DATA FOR ANALYSIS
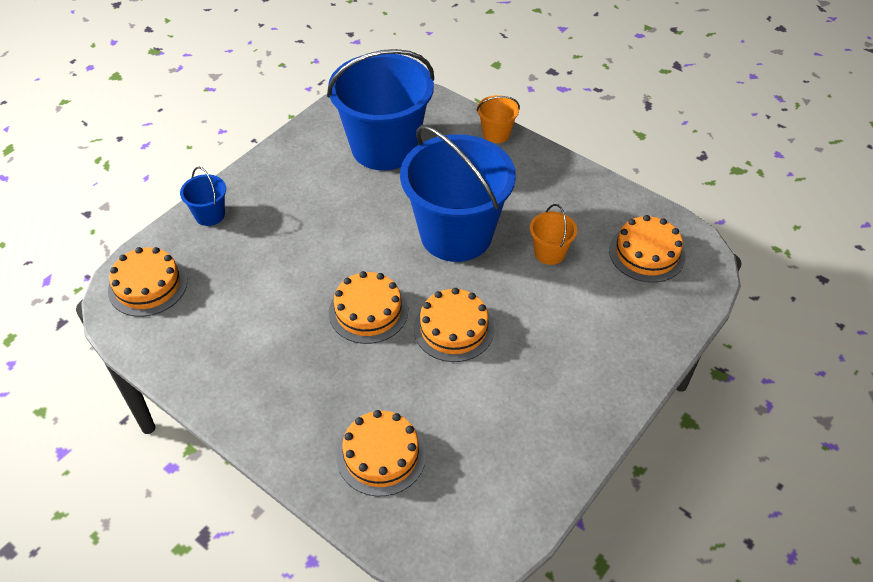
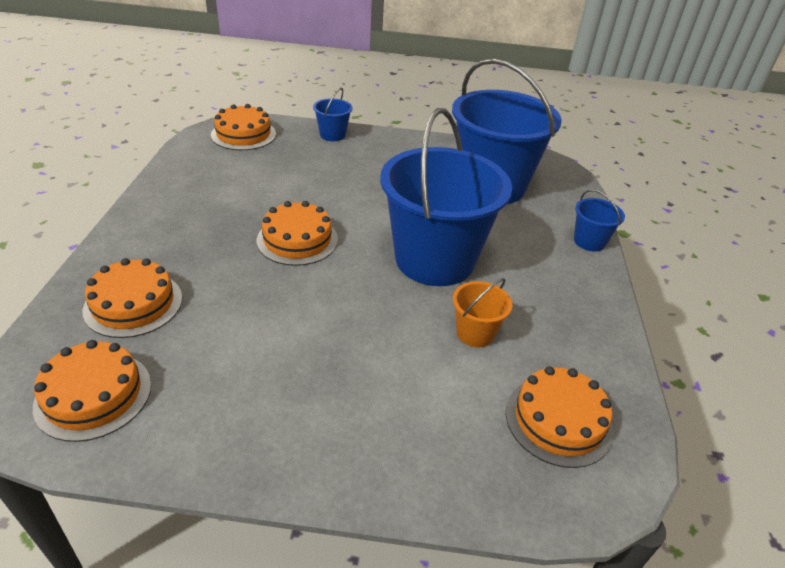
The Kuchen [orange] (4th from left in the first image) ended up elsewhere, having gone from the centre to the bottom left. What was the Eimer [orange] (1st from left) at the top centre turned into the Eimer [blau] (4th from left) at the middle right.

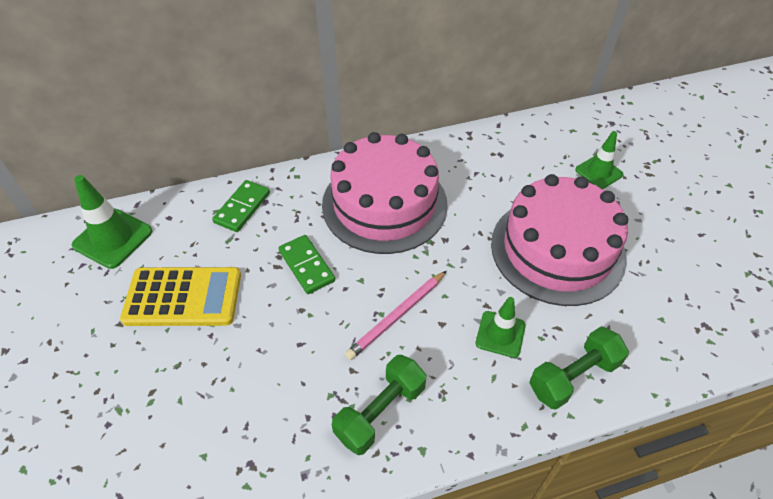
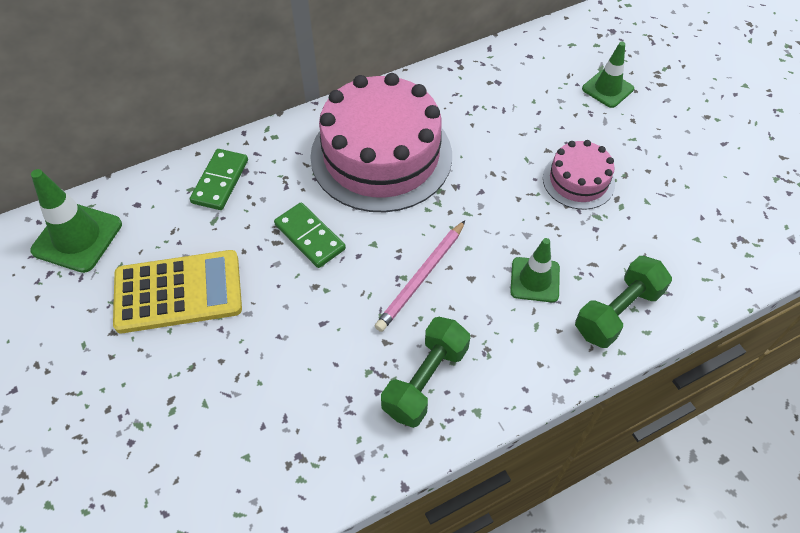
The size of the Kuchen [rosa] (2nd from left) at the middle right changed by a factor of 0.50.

...

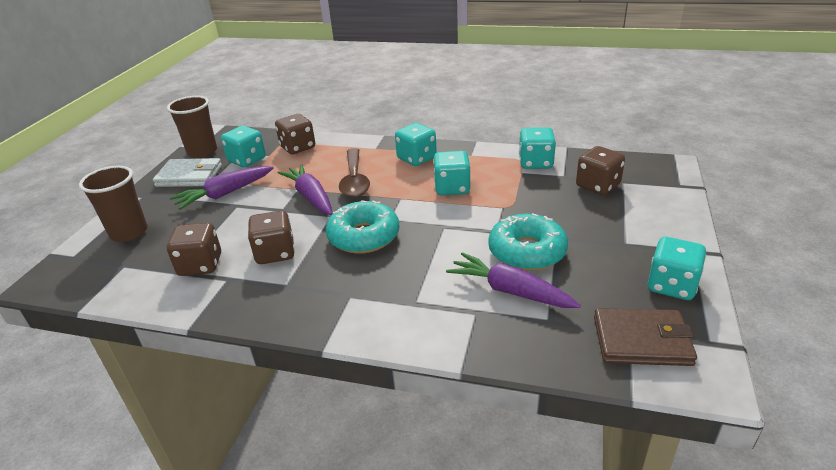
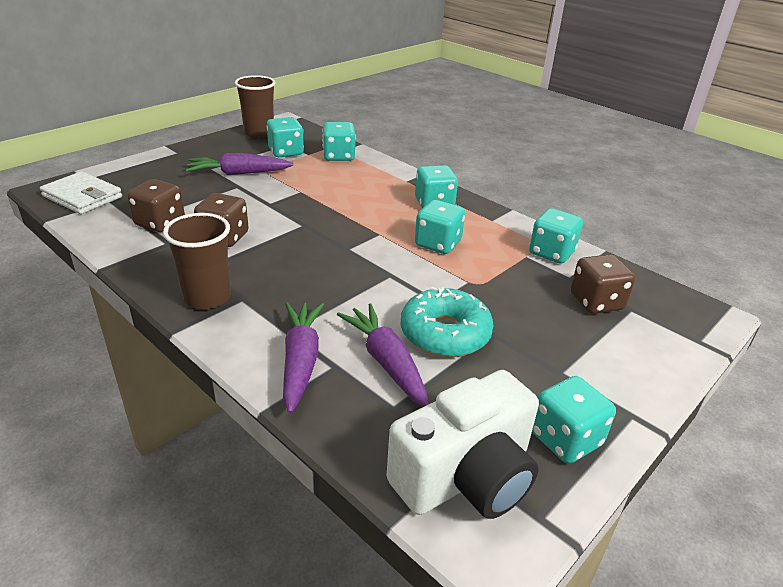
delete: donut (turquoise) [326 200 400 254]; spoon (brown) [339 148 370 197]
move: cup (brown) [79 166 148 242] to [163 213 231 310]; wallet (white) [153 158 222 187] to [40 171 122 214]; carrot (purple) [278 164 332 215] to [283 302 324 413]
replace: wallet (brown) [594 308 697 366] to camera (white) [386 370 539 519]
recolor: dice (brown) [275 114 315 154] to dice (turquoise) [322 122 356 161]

---

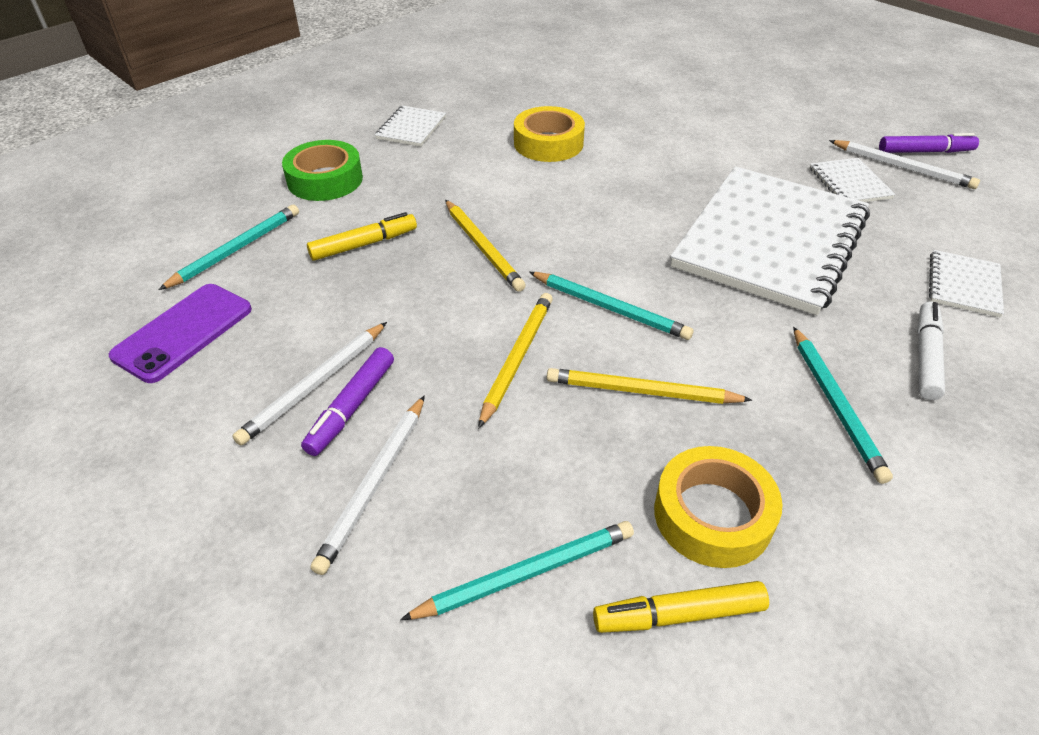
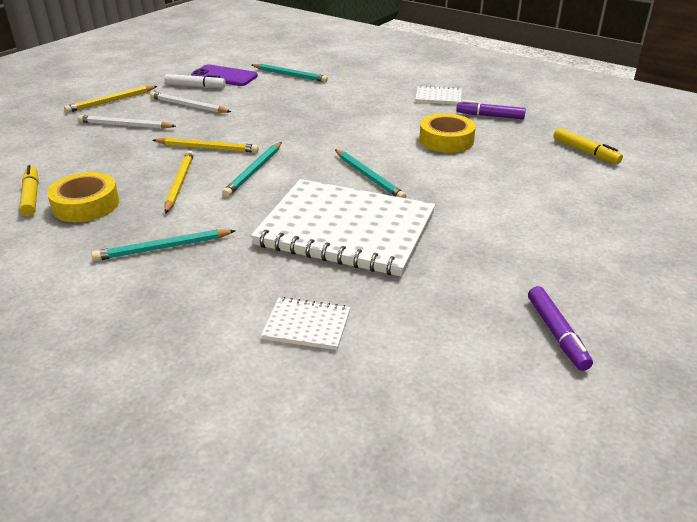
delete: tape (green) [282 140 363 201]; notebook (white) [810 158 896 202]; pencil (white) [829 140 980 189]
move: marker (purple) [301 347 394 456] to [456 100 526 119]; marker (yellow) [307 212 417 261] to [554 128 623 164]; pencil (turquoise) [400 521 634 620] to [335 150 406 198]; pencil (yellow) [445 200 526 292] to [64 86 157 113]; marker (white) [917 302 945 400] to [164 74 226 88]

YOUR GOAL
Go through the listing above and find each line containing the string "from"; copy those lines.

SOLUTION BELOW
The Kuchen [orange] (4th from left in the first image) ended up elsewhere, having gone from the centre to the bottom left. What was the Eimer [orange] (1st from left) at the top centre turned into the Eimer [blau] (4th from left) at the middle right.
The size of the Kuchen [rosa] (2nd from left) at the middle right changed by a factor of 0.50.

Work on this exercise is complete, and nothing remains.